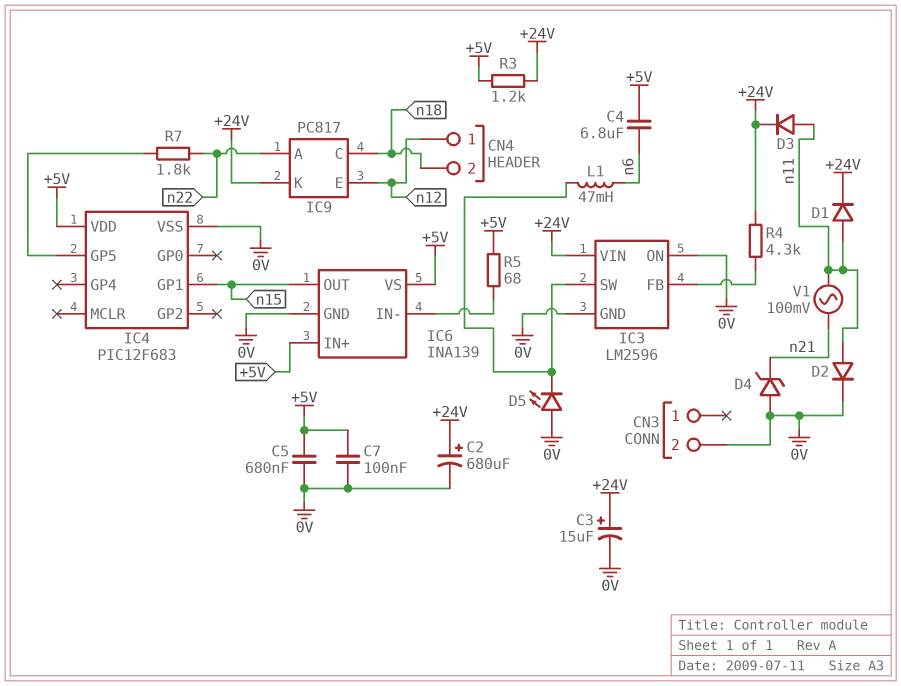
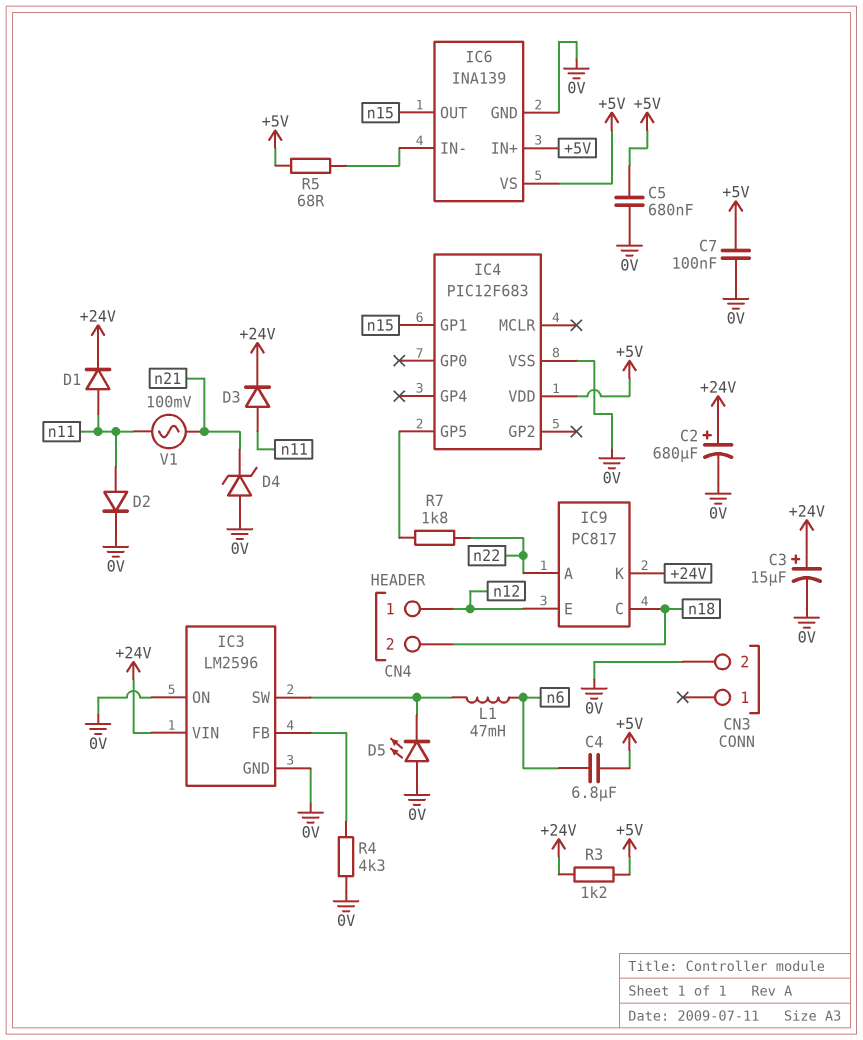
R4: 4.3k (+24V, IC3/FB) -> 4.3k (0V, IC3/FB)

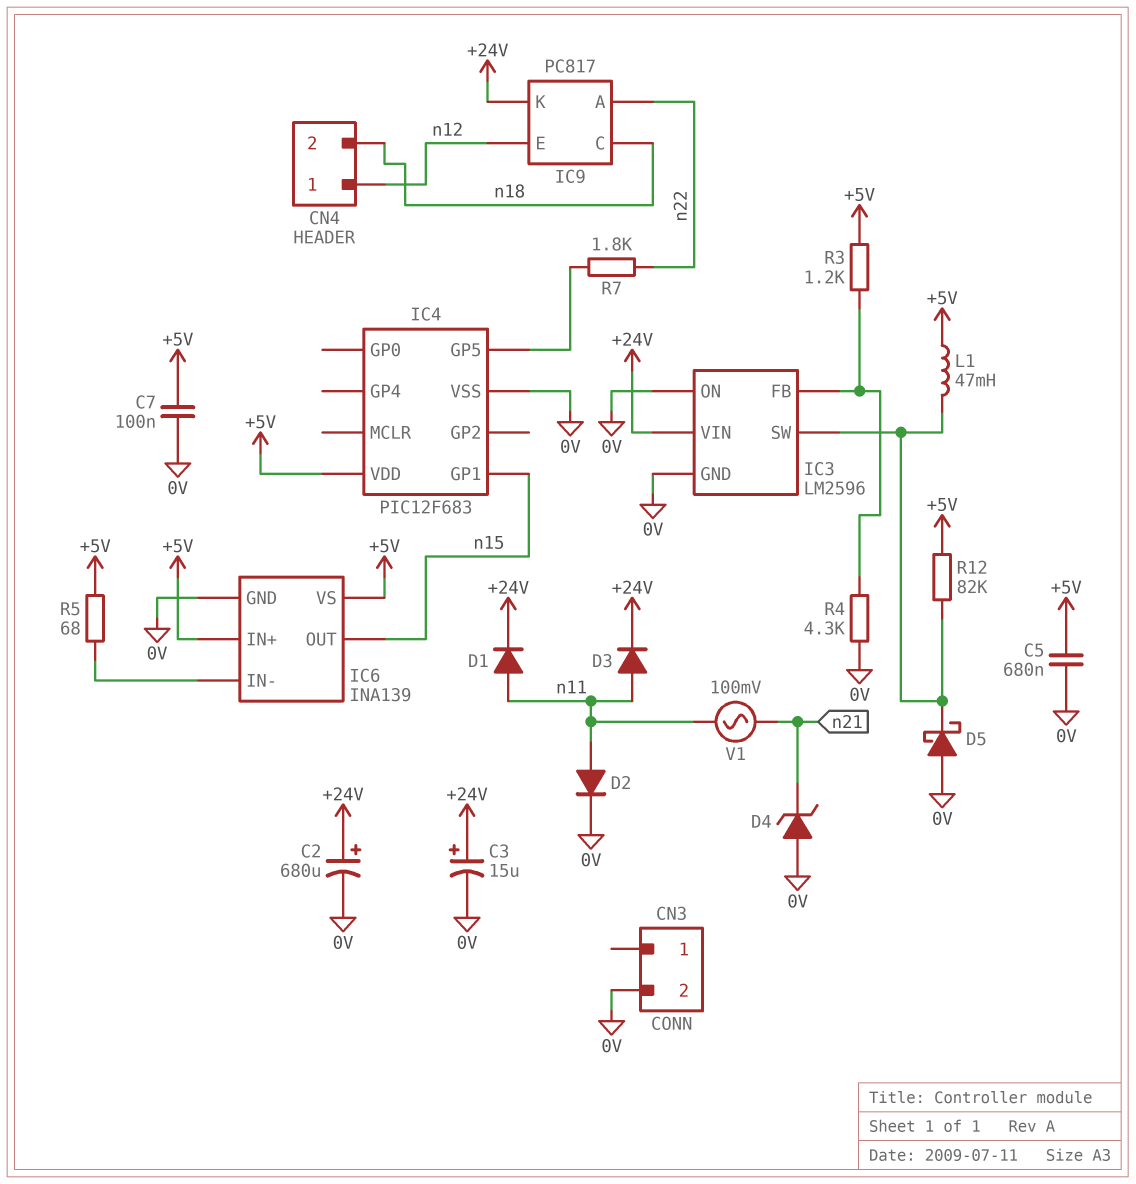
C4: 6.8uF (+5V, n6) -> none
D5: LED (A 0V, K IC3/SW) -> schottky (A 0V, K IC3/SW)
L1: 47mH (IC3/SW, n6) -> 47mH (+5V, IC3/SW)
R3: 1.2k (+5V, +24V) -> 1.2k (+5V, IC3/FB)
R12: none -> 82k (+5V, IC3/SW)

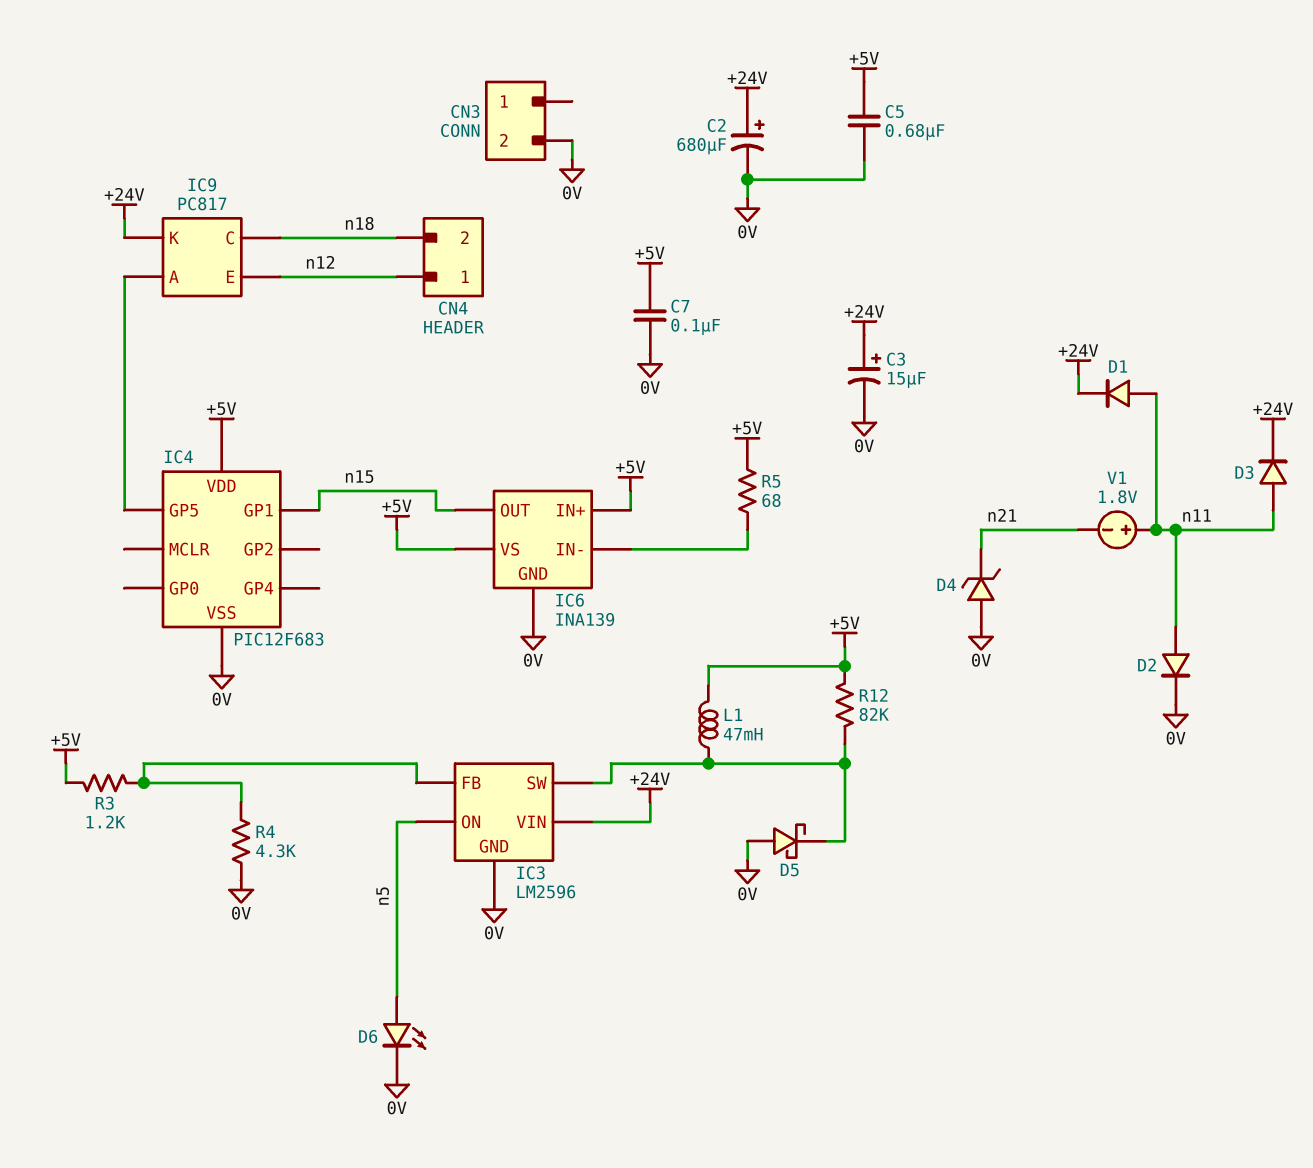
D6: none -> LED (A n5, K 0V)
IC3 pin ON: 0V -> n5
IC9 pin A: n22 -> IC4/GP5
R7: 1.8k (IC4/GP5, n22) -> none
V1: AC 100mV (n11, n21) -> 1.8V (plus n11, minus n21)

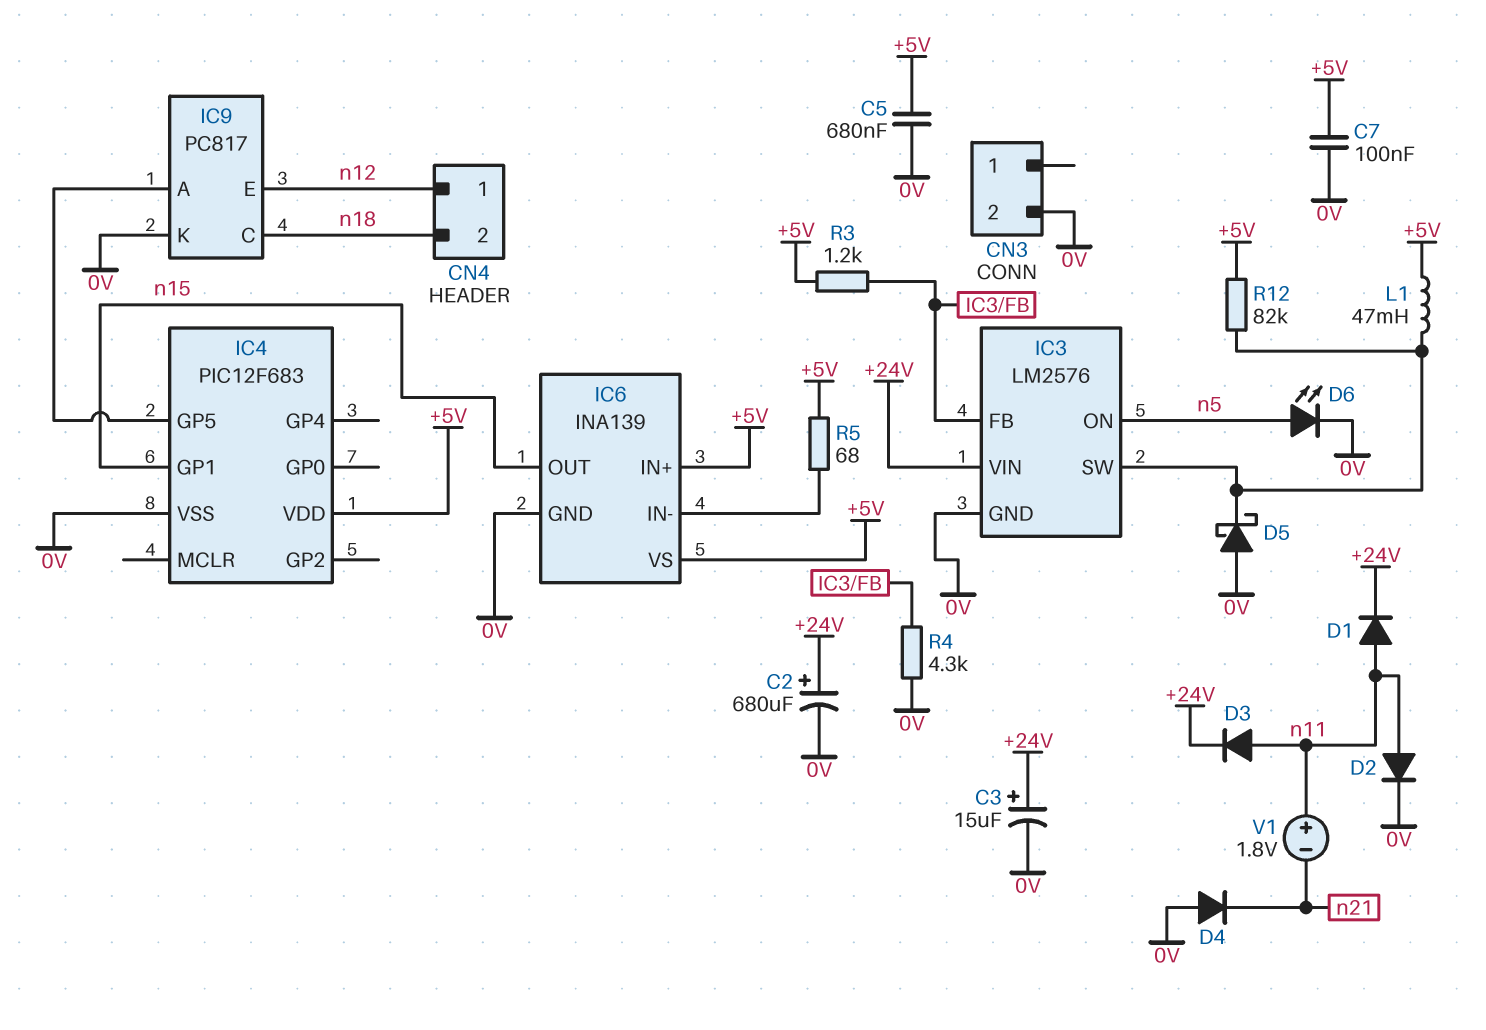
D4: zener (A 0V, K n21) -> diode (A 0V, K n21)
IC3: LM2596 -> LM2576
IC9 pin K: +24V -> 0V

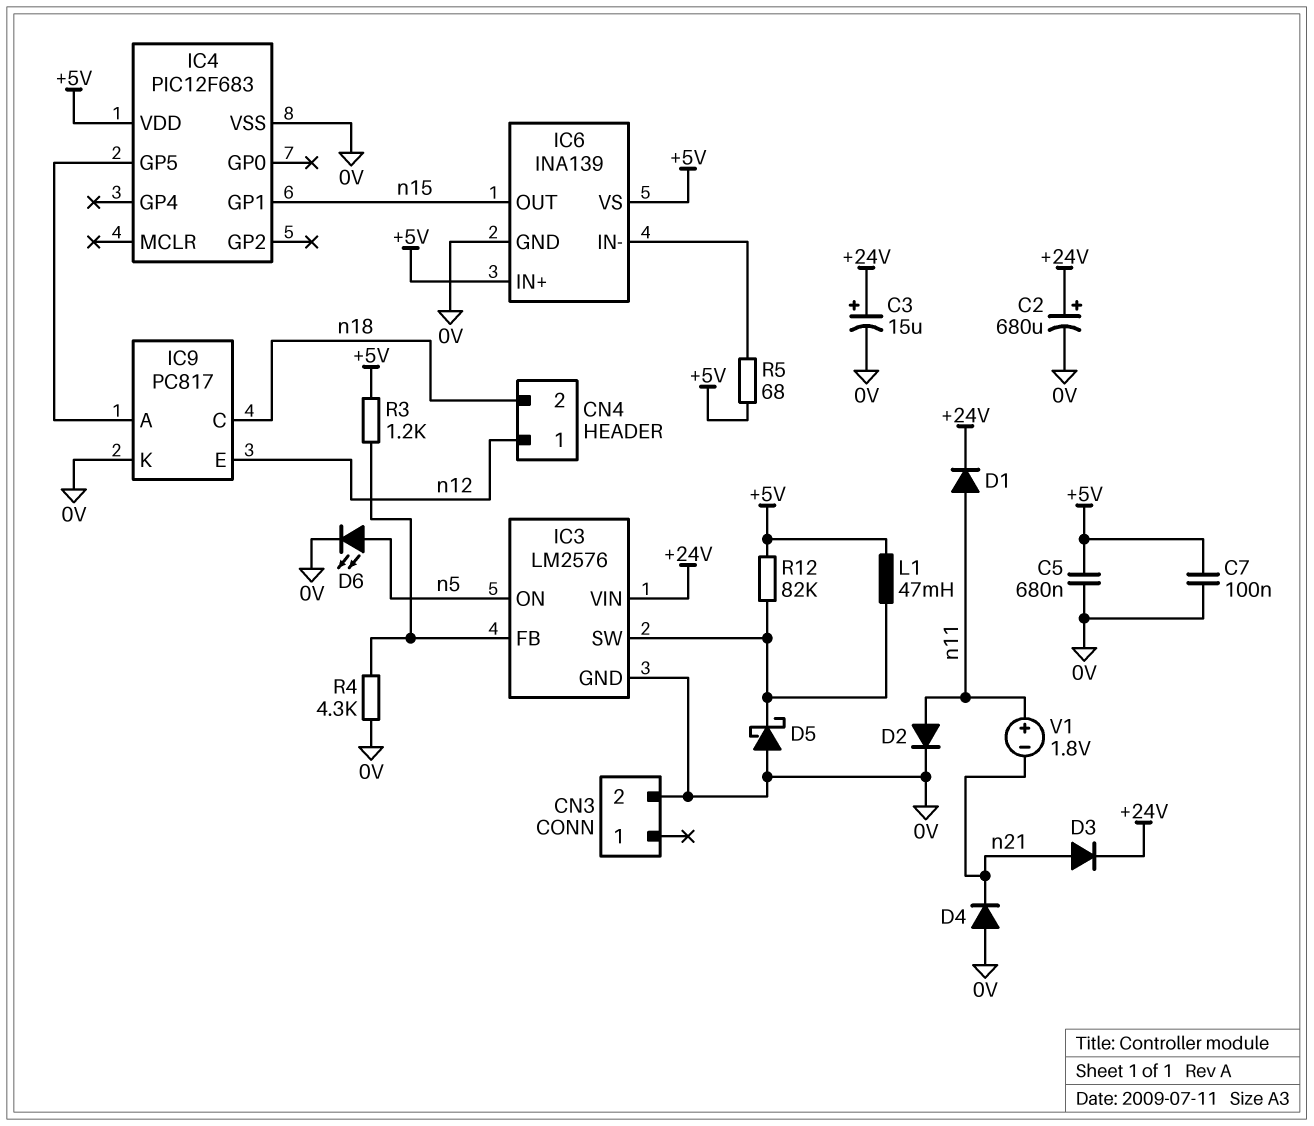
D3: diode (A n11, K +24V) -> diode (A n21, K +24V)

# # # # #

Description of the task | Leave out the pictures and give the rest of the material again, unaltered.

Completed exercise |
R4: 4.3k (+24V, IC3/FB) -> 4.3k (0V, IC3/FB)

C4: 6.8uF (+5V, n6) -> none
D5: LED (A 0V, K IC3/SW) -> schottky (A 0V, K IC3/SW)
L1: 47mH (IC3/SW, n6) -> 47mH (+5V, IC3/SW)
R3: 1.2k (+5V, +24V) -> 1.2k (+5V, IC3/FB)
R12: none -> 82k (+5V, IC3/SW)

D6: none -> LED (A n5, K 0V)
IC3 pin ON: 0V -> n5
IC9 pin A: n22 -> IC4/GP5
R7: 1.8k (IC4/GP5, n22) -> none
V1: AC 100mV (n11, n21) -> 1.8V (plus n11, minus n21)

D4: zener (A 0V, K n21) -> diode (A 0V, K n21)
IC3: LM2596 -> LM2576
IC9 pin K: +24V -> 0V

D3: diode (A n11, K +24V) -> diode (A n21, K +24V)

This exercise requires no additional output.